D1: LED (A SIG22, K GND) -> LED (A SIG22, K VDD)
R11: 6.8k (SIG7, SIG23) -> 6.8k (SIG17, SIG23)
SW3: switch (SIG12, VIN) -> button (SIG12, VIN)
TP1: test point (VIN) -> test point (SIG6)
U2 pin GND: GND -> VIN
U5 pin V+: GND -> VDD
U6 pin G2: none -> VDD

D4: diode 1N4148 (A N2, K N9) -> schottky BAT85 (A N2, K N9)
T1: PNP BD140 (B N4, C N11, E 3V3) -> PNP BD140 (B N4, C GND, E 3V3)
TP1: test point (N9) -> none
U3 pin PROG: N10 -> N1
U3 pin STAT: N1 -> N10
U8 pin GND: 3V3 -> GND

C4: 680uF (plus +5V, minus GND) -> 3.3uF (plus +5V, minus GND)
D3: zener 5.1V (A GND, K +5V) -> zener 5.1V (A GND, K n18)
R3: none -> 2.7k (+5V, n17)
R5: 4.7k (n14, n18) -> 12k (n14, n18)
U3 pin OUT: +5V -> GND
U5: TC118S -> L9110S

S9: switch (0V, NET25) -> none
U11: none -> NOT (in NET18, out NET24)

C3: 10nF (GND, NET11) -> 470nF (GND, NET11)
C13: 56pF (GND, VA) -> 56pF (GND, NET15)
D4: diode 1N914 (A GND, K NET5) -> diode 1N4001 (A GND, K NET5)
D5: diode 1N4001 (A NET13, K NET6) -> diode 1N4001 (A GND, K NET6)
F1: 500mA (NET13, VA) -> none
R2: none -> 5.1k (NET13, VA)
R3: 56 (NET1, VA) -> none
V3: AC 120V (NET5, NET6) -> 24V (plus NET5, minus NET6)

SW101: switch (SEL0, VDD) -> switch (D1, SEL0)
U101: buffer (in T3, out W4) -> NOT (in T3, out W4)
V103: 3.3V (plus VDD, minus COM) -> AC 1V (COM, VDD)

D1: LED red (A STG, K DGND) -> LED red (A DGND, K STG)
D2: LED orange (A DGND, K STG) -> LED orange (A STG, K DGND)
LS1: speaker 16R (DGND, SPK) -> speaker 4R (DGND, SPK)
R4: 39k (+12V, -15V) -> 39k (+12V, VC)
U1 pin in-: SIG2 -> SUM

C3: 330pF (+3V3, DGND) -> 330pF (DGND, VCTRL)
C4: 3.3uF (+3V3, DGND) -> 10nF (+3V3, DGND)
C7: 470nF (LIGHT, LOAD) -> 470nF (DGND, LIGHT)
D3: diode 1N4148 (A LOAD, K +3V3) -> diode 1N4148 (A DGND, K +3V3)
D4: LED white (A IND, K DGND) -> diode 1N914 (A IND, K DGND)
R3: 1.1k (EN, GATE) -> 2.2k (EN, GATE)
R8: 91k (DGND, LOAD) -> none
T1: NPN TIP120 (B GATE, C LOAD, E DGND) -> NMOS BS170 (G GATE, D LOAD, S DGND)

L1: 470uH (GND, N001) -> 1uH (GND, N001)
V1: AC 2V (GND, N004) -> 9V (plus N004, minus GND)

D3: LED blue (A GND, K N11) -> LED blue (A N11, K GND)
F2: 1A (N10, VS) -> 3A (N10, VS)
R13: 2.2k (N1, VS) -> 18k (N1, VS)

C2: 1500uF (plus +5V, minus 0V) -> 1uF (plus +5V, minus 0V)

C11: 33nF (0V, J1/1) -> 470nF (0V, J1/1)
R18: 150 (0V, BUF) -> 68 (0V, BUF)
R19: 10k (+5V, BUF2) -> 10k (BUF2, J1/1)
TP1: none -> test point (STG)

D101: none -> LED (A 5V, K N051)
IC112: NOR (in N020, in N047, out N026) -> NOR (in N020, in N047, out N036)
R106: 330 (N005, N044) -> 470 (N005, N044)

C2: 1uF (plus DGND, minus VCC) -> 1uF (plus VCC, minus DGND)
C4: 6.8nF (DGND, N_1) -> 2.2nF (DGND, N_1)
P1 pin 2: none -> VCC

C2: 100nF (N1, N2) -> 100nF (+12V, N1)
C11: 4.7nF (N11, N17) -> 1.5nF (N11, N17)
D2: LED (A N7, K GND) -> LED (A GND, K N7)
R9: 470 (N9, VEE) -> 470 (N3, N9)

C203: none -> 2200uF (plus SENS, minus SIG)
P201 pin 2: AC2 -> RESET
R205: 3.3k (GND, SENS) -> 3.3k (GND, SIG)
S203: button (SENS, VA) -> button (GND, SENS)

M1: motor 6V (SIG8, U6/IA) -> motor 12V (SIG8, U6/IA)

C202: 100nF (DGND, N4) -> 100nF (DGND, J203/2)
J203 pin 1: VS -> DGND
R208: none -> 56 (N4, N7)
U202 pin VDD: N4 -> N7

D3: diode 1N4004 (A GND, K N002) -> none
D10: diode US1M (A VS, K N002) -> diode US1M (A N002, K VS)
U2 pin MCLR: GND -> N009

------------------------------------

"T1: NPN TIP120" marks the last line to print; print everything from the first line of the data through that line, unchanged, and nothing more.

D1: LED (A SIG22, K GND) -> LED (A SIG22, K VDD)
R11: 6.8k (SIG7, SIG23) -> 6.8k (SIG17, SIG23)
SW3: switch (SIG12, VIN) -> button (SIG12, VIN)
TP1: test point (VIN) -> test point (SIG6)
U2 pin GND: GND -> VIN
U5 pin V+: GND -> VDD
U6 pin G2: none -> VDD

D4: diode 1N4148 (A N2, K N9) -> schottky BAT85 (A N2, K N9)
T1: PNP BD140 (B N4, C N11, E 3V3) -> PNP BD140 (B N4, C GND, E 3V3)
TP1: test point (N9) -> none
U3 pin PROG: N10 -> N1
U3 pin STAT: N1 -> N10
U8 pin GND: 3V3 -> GND

C4: 680uF (plus +5V, minus GND) -> 3.3uF (plus +5V, minus GND)
D3: zener 5.1V (A GND, K +5V) -> zener 5.1V (A GND, K n18)
R3: none -> 2.7k (+5V, n17)
R5: 4.7k (n14, n18) -> 12k (n14, n18)
U3 pin OUT: +5V -> GND
U5: TC118S -> L9110S

S9: switch (0V, NET25) -> none
U11: none -> NOT (in NET18, out NET24)

C3: 10nF (GND, NET11) -> 470nF (GND, NET11)
C13: 56pF (GND, VA) -> 56pF (GND, NET15)
D4: diode 1N914 (A GND, K NET5) -> diode 1N4001 (A GND, K NET5)
D5: diode 1N4001 (A NET13, K NET6) -> diode 1N4001 (A GND, K NET6)
F1: 500mA (NET13, VA) -> none
R2: none -> 5.1k (NET13, VA)
R3: 56 (NET1, VA) -> none
V3: AC 120V (NET5, NET6) -> 24V (plus NET5, minus NET6)

SW101: switch (SEL0, VDD) -> switch (D1, SEL0)
U101: buffer (in T3, out W4) -> NOT (in T3, out W4)
V103: 3.3V (plus VDD, minus COM) -> AC 1V (COM, VDD)

D1: LED red (A STG, K DGND) -> LED red (A DGND, K STG)
D2: LED orange (A DGND, K STG) -> LED orange (A STG, K DGND)
LS1: speaker 16R (DGND, SPK) -> speaker 4R (DGND, SPK)
R4: 39k (+12V, -15V) -> 39k (+12V, VC)
U1 pin in-: SIG2 -> SUM

C3: 330pF (+3V3, DGND) -> 330pF (DGND, VCTRL)
C4: 3.3uF (+3V3, DGND) -> 10nF (+3V3, DGND)
C7: 470nF (LIGHT, LOAD) -> 470nF (DGND, LIGHT)
D3: diode 1N4148 (A LOAD, K +3V3) -> diode 1N4148 (A DGND, K +3V3)
D4: LED white (A IND, K DGND) -> diode 1N914 (A IND, K DGND)
R3: 1.1k (EN, GATE) -> 2.2k (EN, GATE)
R8: 91k (DGND, LOAD) -> none
T1: NPN TIP120 (B GATE, C LOAD, E DGND) -> NMOS BS170 (G GATE, D LOAD, S DGND)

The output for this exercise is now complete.